Exercise directions:
Leaving the images out, output each entry below exactly.

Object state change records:
Start of Block

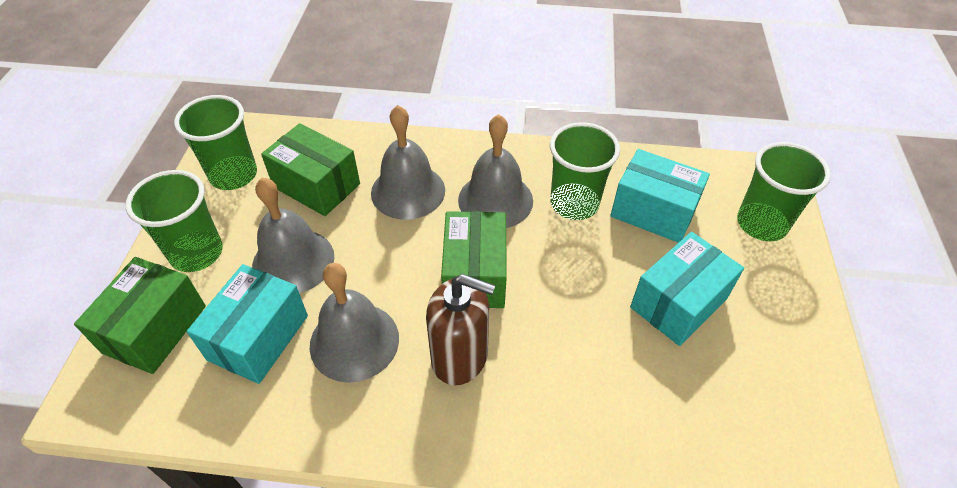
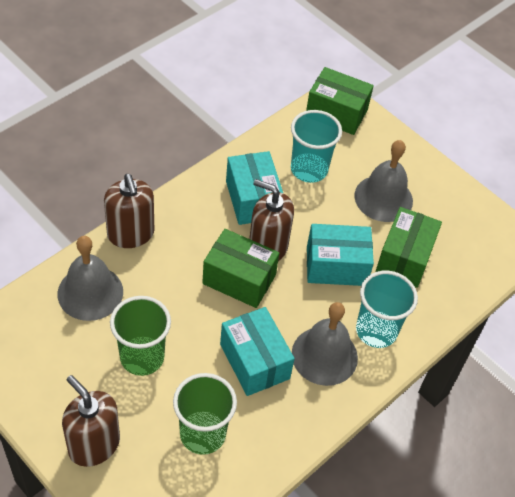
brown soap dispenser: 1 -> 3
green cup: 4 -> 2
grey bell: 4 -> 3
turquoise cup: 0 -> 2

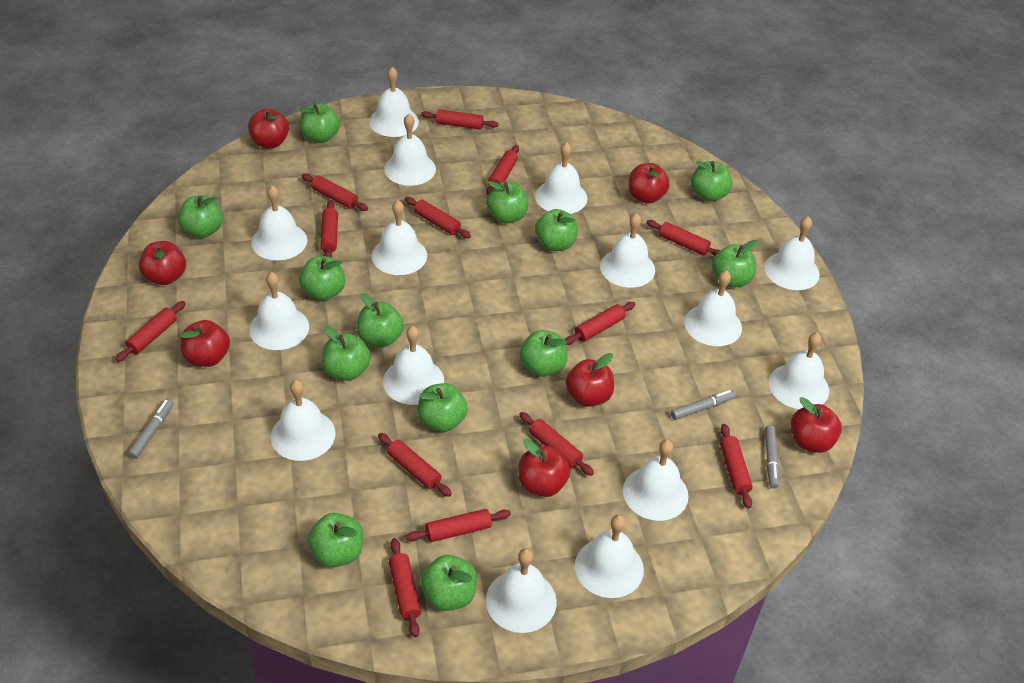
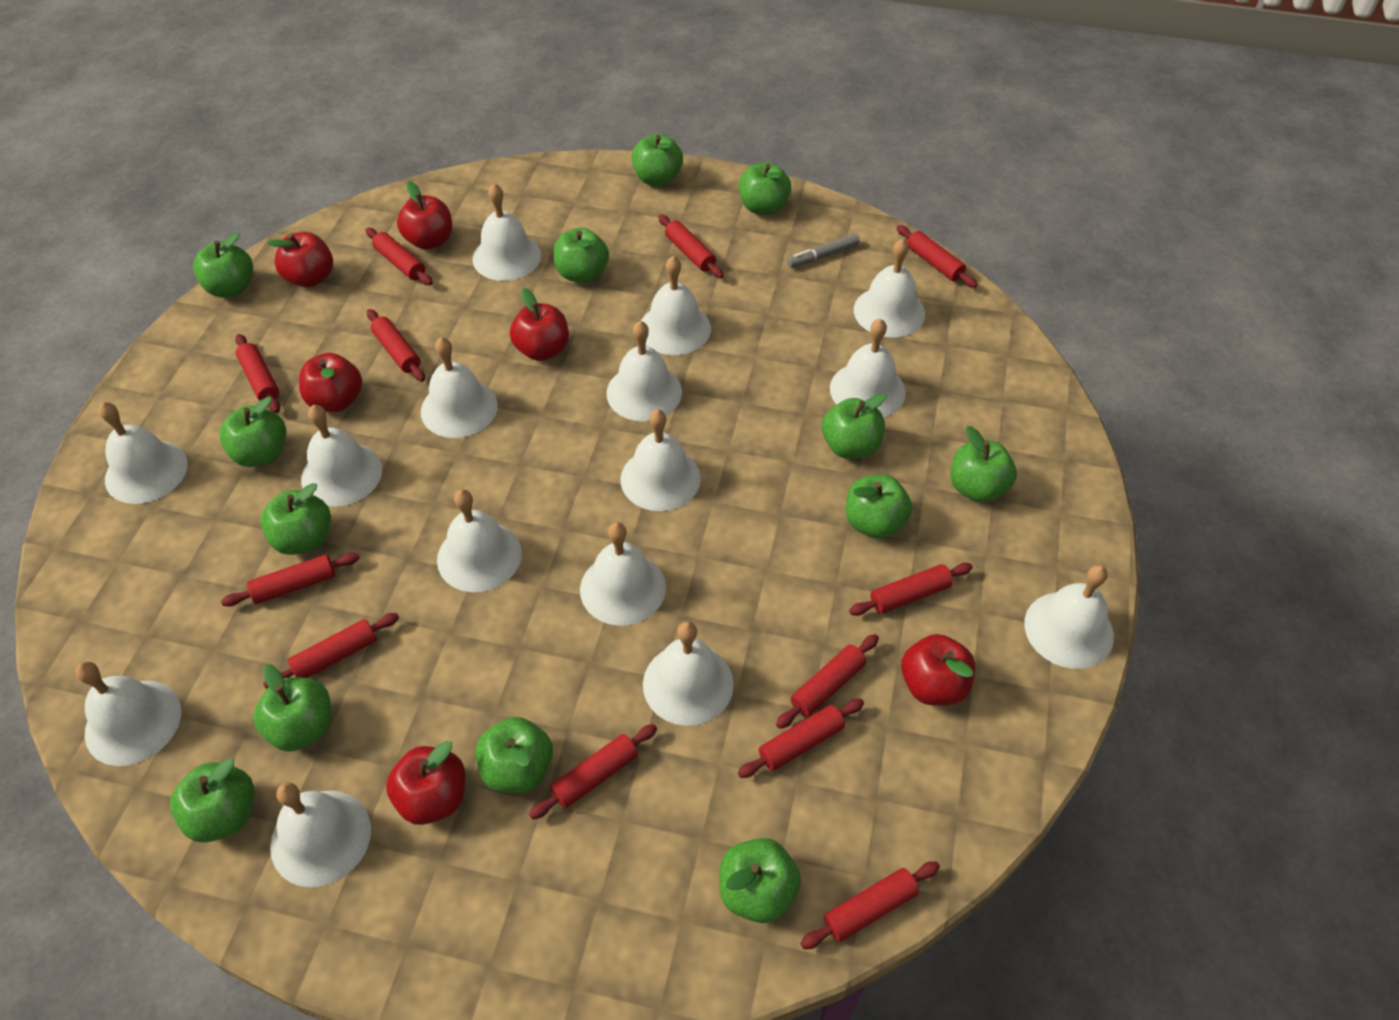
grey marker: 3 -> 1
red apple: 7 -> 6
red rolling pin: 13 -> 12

End of Block

Response area:
brown soap dispenser: 1 -> 3
green cup: 4 -> 2
grey bell: 4 -> 3
turquoise cup: 0 -> 2

grey marker: 3 -> 1
red apple: 7 -> 6
red rolling pin: 13 -> 12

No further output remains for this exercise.